[Edit difference data]
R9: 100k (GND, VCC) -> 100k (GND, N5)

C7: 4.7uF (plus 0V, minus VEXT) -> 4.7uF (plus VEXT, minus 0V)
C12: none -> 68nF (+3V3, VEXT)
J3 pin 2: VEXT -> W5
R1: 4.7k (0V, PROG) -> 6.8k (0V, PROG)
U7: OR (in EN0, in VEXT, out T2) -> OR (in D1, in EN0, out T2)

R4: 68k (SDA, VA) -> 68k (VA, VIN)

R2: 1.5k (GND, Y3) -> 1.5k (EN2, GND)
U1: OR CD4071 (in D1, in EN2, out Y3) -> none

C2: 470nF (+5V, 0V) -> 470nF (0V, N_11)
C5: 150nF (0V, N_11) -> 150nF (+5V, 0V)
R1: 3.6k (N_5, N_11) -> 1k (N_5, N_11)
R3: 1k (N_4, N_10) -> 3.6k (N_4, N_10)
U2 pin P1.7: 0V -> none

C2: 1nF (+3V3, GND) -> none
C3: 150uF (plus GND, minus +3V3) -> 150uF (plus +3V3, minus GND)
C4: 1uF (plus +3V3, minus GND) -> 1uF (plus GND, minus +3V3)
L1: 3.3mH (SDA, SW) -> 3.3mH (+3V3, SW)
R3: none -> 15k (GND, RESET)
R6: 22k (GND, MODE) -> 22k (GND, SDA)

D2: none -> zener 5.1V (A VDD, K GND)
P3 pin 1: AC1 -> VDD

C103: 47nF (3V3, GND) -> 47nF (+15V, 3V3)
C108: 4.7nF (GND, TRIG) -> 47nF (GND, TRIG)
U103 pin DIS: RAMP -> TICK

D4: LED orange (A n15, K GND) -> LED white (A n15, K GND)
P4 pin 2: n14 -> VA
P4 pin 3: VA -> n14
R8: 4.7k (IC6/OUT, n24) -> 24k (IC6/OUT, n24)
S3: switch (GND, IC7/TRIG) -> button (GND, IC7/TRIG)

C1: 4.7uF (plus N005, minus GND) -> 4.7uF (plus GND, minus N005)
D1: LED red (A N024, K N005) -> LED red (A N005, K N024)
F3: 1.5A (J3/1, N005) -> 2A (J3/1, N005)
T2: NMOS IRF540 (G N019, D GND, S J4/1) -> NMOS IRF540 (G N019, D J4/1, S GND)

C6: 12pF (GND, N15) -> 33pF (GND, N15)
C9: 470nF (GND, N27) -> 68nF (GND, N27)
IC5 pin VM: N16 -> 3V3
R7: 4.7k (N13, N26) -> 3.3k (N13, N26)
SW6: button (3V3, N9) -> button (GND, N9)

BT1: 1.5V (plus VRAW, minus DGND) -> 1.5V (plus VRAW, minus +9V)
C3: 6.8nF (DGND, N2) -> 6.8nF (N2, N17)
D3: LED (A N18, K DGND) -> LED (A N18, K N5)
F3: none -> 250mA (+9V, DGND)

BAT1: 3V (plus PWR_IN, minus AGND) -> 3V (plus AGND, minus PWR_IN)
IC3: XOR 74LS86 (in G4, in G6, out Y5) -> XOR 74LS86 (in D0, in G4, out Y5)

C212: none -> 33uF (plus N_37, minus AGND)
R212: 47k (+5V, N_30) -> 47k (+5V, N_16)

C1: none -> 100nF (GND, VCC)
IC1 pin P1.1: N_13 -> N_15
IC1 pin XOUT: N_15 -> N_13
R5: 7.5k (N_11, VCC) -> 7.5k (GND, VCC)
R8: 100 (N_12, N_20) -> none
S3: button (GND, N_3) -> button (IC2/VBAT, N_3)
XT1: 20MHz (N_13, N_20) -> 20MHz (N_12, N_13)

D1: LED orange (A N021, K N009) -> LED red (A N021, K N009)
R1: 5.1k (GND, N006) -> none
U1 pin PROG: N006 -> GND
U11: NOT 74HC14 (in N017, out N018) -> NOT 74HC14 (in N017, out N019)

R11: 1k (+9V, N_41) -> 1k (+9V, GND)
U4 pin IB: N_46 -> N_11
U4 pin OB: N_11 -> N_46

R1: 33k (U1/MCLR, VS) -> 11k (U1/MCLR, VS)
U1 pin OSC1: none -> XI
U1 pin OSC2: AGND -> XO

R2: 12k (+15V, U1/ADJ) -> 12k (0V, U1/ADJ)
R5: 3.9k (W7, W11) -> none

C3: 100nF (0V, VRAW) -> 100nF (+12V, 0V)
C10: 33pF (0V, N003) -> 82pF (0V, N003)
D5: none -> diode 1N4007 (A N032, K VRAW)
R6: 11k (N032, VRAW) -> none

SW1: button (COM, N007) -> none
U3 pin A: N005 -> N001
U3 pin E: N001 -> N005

TASK BRIEF:
Word for word, write out each entry shown above.

SOLVED PROBLEM:
R9: 100k (GND, VCC) -> 100k (GND, N5)

C7: 4.7uF (plus 0V, minus VEXT) -> 4.7uF (plus VEXT, minus 0V)
C12: none -> 68nF (+3V3, VEXT)
J3 pin 2: VEXT -> W5
R1: 4.7k (0V, PROG) -> 6.8k (0V, PROG)
U7: OR (in EN0, in VEXT, out T2) -> OR (in D1, in EN0, out T2)

R4: 68k (SDA, VA) -> 68k (VA, VIN)

R2: 1.5k (GND, Y3) -> 1.5k (EN2, GND)
U1: OR CD4071 (in D1, in EN2, out Y3) -> none

C2: 470nF (+5V, 0V) -> 470nF (0V, N_11)
C5: 150nF (0V, N_11) -> 150nF (+5V, 0V)
R1: 3.6k (N_5, N_11) -> 1k (N_5, N_11)
R3: 1k (N_4, N_10) -> 3.6k (N_4, N_10)
U2 pin P1.7: 0V -> none

C2: 1nF (+3V3, GND) -> none
C3: 150uF (plus GND, minus +3V3) -> 150uF (plus +3V3, minus GND)
C4: 1uF (plus +3V3, minus GND) -> 1uF (plus GND, minus +3V3)
L1: 3.3mH (SDA, SW) -> 3.3mH (+3V3, SW)
R3: none -> 15k (GND, RESET)
R6: 22k (GND, MODE) -> 22k (GND, SDA)

D2: none -> zener 5.1V (A VDD, K GND)
P3 pin 1: AC1 -> VDD

C103: 47nF (3V3, GND) -> 47nF (+15V, 3V3)
C108: 4.7nF (GND, TRIG) -> 47nF (GND, TRIG)
U103 pin DIS: RAMP -> TICK

D4: LED orange (A n15, K GND) -> LED white (A n15, K GND)
P4 pin 2: n14 -> VA
P4 pin 3: VA -> n14
R8: 4.7k (IC6/OUT, n24) -> 24k (IC6/OUT, n24)
S3: switch (GND, IC7/TRIG) -> button (GND, IC7/TRIG)

C1: 4.7uF (plus N005, minus GND) -> 4.7uF (plus GND, minus N005)
D1: LED red (A N024, K N005) -> LED red (A N005, K N024)
F3: 1.5A (J3/1, N005) -> 2A (J3/1, N005)
T2: NMOS IRF540 (G N019, D GND, S J4/1) -> NMOS IRF540 (G N019, D J4/1, S GND)

C6: 12pF (GND, N15) -> 33pF (GND, N15)
C9: 470nF (GND, N27) -> 68nF (GND, N27)
IC5 pin VM: N16 -> 3V3
R7: 4.7k (N13, N26) -> 3.3k (N13, N26)
SW6: button (3V3, N9) -> button (GND, N9)

BT1: 1.5V (plus VRAW, minus DGND) -> 1.5V (plus VRAW, minus +9V)
C3: 6.8nF (DGND, N2) -> 6.8nF (N2, N17)
D3: LED (A N18, K DGND) -> LED (A N18, K N5)
F3: none -> 250mA (+9V, DGND)

BAT1: 3V (plus PWR_IN, minus AGND) -> 3V (plus AGND, minus PWR_IN)
IC3: XOR 74LS86 (in G4, in G6, out Y5) -> XOR 74LS86 (in D0, in G4, out Y5)

C212: none -> 33uF (plus N_37, minus AGND)
R212: 47k (+5V, N_30) -> 47k (+5V, N_16)

C1: none -> 100nF (GND, VCC)
IC1 pin P1.1: N_13 -> N_15
IC1 pin XOUT: N_15 -> N_13
R5: 7.5k (N_11, VCC) -> 7.5k (GND, VCC)
R8: 100 (N_12, N_20) -> none
S3: button (GND, N_3) -> button (IC2/VBAT, N_3)
XT1: 20MHz (N_13, N_20) -> 20MHz (N_12, N_13)

D1: LED orange (A N021, K N009) -> LED red (A N021, K N009)
R1: 5.1k (GND, N006) -> none
U1 pin PROG: N006 -> GND
U11: NOT 74HC14 (in N017, out N018) -> NOT 74HC14 (in N017, out N019)

R11: 1k (+9V, N_41) -> 1k (+9V, GND)
U4 pin IB: N_46 -> N_11
U4 pin OB: N_11 -> N_46

R1: 33k (U1/MCLR, VS) -> 11k (U1/MCLR, VS)
U1 pin OSC1: none -> XI
U1 pin OSC2: AGND -> XO

R2: 12k (+15V, U1/ADJ) -> 12k (0V, U1/ADJ)
R5: 3.9k (W7, W11) -> none

C3: 100nF (0V, VRAW) -> 100nF (+12V, 0V)
C10: 33pF (0V, N003) -> 82pF (0V, N003)
D5: none -> diode 1N4007 (A N032, K VRAW)
R6: 11k (N032, VRAW) -> none

SW1: button (COM, N007) -> none
U3 pin A: N005 -> N001
U3 pin E: N001 -> N005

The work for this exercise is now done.